== Segment start ==

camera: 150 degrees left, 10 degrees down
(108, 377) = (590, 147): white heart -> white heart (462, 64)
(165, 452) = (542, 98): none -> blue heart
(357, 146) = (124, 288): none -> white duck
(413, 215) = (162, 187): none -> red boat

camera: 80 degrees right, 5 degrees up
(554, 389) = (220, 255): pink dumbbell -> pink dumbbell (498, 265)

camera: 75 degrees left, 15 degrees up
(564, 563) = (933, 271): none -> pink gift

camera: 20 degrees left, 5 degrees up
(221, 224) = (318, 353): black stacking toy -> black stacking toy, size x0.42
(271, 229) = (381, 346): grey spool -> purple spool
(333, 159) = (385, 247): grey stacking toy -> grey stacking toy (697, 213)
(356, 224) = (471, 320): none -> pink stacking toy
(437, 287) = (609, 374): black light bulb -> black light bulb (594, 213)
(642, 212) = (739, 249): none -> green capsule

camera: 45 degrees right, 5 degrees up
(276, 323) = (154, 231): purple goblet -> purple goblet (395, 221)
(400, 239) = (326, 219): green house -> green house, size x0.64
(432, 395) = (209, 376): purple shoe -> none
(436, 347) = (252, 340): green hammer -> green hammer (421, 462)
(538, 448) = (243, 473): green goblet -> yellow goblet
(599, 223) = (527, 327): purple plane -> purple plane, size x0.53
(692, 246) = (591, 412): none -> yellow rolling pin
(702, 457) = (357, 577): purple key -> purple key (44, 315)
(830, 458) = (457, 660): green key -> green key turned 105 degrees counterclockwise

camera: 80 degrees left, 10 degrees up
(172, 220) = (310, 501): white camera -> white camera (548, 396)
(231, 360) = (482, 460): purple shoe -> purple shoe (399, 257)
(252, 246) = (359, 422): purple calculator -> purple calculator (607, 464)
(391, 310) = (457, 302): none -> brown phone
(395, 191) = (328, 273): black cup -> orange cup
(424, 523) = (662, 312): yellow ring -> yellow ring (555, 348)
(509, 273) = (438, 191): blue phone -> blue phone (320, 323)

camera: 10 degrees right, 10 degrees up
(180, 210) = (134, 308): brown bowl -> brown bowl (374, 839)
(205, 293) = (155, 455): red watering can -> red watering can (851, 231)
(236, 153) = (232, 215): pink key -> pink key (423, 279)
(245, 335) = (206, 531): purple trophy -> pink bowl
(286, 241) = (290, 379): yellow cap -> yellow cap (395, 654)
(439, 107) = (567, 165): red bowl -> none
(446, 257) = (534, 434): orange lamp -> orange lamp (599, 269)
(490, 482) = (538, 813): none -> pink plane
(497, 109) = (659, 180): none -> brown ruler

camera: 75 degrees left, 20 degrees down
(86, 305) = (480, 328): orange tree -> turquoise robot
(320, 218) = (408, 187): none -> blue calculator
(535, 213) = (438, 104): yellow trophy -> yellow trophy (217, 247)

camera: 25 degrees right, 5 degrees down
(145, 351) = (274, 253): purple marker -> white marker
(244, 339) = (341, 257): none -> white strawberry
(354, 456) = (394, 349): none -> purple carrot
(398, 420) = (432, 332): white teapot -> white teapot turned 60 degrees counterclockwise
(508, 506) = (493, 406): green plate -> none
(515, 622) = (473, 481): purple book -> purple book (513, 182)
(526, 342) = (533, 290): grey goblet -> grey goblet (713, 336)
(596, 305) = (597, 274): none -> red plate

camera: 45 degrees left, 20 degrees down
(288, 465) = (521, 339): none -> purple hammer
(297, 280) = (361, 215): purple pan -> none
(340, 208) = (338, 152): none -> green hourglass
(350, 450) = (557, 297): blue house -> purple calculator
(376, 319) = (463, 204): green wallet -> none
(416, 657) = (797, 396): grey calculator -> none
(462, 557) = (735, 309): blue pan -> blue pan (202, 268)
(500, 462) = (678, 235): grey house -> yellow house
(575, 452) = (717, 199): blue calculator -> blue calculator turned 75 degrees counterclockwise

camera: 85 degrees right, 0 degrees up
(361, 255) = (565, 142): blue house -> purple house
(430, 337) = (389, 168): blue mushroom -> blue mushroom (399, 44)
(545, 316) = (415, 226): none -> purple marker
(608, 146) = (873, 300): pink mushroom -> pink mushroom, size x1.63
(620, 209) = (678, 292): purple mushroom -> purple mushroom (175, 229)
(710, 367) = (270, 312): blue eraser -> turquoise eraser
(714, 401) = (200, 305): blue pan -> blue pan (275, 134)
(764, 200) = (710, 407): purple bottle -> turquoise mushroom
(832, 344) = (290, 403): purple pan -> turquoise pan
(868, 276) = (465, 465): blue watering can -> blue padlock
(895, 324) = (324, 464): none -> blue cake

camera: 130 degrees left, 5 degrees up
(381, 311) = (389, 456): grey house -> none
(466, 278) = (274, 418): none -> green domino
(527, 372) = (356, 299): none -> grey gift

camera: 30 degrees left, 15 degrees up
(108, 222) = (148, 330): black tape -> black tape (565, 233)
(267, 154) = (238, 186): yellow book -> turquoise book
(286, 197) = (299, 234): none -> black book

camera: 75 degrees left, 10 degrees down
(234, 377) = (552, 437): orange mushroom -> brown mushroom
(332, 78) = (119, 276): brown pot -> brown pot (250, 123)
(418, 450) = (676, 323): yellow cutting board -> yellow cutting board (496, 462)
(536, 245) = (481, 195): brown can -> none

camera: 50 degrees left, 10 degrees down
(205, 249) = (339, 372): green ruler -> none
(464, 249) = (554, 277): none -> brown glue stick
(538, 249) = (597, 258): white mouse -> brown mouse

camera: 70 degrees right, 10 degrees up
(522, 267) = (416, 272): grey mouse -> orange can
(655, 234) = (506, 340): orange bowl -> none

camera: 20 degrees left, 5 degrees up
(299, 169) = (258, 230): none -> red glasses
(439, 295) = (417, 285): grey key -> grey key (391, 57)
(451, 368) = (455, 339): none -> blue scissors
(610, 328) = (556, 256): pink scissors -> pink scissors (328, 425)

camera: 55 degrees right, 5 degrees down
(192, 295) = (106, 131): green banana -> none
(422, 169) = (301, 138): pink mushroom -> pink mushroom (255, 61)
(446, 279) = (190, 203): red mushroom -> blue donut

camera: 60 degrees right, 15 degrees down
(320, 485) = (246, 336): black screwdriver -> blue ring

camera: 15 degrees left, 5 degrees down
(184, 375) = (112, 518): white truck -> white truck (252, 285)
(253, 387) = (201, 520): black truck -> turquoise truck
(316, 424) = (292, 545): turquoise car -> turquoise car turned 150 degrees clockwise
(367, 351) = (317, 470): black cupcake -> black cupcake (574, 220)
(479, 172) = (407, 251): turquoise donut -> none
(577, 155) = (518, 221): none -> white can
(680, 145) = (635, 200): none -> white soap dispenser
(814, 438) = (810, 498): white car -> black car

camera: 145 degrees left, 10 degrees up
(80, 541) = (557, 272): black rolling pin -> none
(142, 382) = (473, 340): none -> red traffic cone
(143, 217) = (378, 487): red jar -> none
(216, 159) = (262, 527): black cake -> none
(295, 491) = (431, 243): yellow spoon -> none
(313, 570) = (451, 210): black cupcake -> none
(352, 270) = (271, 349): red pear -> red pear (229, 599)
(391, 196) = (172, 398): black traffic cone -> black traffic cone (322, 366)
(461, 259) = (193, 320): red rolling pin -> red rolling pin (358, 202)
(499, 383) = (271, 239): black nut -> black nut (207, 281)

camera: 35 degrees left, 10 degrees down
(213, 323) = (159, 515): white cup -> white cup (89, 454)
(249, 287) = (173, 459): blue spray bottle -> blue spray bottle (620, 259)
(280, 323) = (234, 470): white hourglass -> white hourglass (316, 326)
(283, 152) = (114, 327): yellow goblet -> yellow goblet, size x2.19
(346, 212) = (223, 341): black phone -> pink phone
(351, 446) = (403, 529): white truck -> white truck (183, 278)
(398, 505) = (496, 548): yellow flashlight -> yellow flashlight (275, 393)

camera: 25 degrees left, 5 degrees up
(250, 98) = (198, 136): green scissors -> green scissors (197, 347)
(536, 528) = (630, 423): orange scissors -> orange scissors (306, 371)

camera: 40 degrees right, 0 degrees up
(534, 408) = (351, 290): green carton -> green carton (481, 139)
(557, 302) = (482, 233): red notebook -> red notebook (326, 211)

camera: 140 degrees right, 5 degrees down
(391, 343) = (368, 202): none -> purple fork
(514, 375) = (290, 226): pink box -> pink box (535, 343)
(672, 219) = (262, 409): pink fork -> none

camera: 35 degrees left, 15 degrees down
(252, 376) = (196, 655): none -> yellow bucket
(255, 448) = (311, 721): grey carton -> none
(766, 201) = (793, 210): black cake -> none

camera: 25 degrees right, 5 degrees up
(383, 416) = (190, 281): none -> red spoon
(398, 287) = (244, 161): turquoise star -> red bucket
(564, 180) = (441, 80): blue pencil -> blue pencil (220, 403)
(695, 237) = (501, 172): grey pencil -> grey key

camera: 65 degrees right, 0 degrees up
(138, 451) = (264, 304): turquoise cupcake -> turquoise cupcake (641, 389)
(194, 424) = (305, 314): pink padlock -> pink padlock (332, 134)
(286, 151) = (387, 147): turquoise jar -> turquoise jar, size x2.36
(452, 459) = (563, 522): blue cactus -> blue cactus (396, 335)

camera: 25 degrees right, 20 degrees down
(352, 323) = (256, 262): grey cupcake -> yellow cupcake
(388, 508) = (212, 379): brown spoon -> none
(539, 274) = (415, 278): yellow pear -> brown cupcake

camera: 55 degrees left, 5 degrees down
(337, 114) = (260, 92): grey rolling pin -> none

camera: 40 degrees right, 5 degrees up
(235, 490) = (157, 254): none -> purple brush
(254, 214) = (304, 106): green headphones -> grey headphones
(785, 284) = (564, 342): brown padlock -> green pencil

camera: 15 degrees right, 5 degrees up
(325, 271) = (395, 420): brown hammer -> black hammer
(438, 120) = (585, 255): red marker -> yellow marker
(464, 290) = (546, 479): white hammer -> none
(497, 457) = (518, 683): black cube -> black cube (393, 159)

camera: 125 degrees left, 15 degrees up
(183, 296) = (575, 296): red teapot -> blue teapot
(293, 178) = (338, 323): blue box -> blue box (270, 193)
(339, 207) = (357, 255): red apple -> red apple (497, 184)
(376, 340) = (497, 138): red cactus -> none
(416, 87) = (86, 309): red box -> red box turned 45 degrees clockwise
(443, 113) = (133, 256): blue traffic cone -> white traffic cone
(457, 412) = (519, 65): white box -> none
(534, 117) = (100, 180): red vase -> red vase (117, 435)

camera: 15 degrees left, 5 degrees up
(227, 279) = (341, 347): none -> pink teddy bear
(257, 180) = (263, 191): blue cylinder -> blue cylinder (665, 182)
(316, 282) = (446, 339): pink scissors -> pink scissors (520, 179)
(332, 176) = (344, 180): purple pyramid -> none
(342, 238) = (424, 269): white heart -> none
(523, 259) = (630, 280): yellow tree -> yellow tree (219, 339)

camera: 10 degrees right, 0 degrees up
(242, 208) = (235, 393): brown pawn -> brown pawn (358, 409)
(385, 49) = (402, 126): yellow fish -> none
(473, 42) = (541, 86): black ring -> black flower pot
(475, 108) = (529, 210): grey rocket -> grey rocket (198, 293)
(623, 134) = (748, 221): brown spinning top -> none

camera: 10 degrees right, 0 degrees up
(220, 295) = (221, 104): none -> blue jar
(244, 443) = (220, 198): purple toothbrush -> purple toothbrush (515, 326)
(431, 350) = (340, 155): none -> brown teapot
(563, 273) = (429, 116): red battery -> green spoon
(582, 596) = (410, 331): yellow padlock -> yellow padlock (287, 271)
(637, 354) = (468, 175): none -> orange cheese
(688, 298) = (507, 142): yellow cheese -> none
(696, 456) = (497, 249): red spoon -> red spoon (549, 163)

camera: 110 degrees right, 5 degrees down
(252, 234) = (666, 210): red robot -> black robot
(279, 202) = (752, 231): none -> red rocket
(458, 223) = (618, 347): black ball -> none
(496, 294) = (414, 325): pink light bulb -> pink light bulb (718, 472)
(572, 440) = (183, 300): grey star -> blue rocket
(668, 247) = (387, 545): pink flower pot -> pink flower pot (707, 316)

== Segment end ==

Prompt
Once you find the line with "(714, 401) = (200, 305): blue" in the entries above, output it and each line after it up to and including the line with "(577, 155) = (518, 221): none -> white can", and nothing else.

Reply
(714, 401) = (200, 305): blue pan -> blue pan (275, 134)
(764, 200) = (710, 407): purple bottle -> turquoise mushroom
(832, 344) = (290, 403): purple pan -> turquoise pan
(868, 276) = (465, 465): blue watering can -> blue padlock
(895, 324) = (324, 464): none -> blue cake

camera: 130 degrees left, 5 degrees up
(381, 311) = (389, 456): grey house -> none
(466, 278) = (274, 418): none -> green domino
(527, 372) = (356, 299): none -> grey gift

camera: 30 degrees left, 15 degrees up
(108, 222) = (148, 330): black tape -> black tape (565, 233)
(267, 154) = (238, 186): yellow book -> turquoise book
(286, 197) = (299, 234): none -> black book

camera: 75 degrees left, 10 degrees down
(234, 377) = (552, 437): orange mushroom -> brown mushroom
(332, 78) = (119, 276): brown pot -> brown pot (250, 123)
(418, 450) = (676, 323): yellow cutting board -> yellow cutting board (496, 462)
(536, 245) = (481, 195): brown can -> none

camera: 50 degrees left, 10 degrees down
(205, 249) = (339, 372): green ruler -> none
(464, 249) = (554, 277): none -> brown glue stick
(538, 249) = (597, 258): white mouse -> brown mouse

camera: 70 degrees right, 10 degrees up
(522, 267) = (416, 272): grey mouse -> orange can
(655, 234) = (506, 340): orange bowl -> none

camera: 20 degrees left, 5 degrees up
(299, 169) = (258, 230): none -> red glasses
(439, 295) = (417, 285): grey key -> grey key (391, 57)
(451, 368) = (455, 339): none -> blue scissors
(610, 328) = (556, 256): pink scissors -> pink scissors (328, 425)

camera: 55 degrees right, 5 degrees down
(192, 295) = (106, 131): green banana -> none
(422, 169) = (301, 138): pink mushroom -> pink mushroom (255, 61)
(446, 279) = (190, 203): red mushroom -> blue donut

camera: 60 degrees right, 15 degrees down
(320, 485) = (246, 336): black screwdriver -> blue ring

camera: 15 degrees left, 5 degrees down
(184, 375) = (112, 518): white truck -> white truck (252, 285)
(253, 387) = (201, 520): black truck -> turquoise truck
(316, 424) = (292, 545): turquoise car -> turquoise car turned 150 degrees clockwise
(367, 351) = (317, 470): black cupcake -> black cupcake (574, 220)
(479, 172) = (407, 251): turquoise donut -> none
(577, 155) = (518, 221): none -> white can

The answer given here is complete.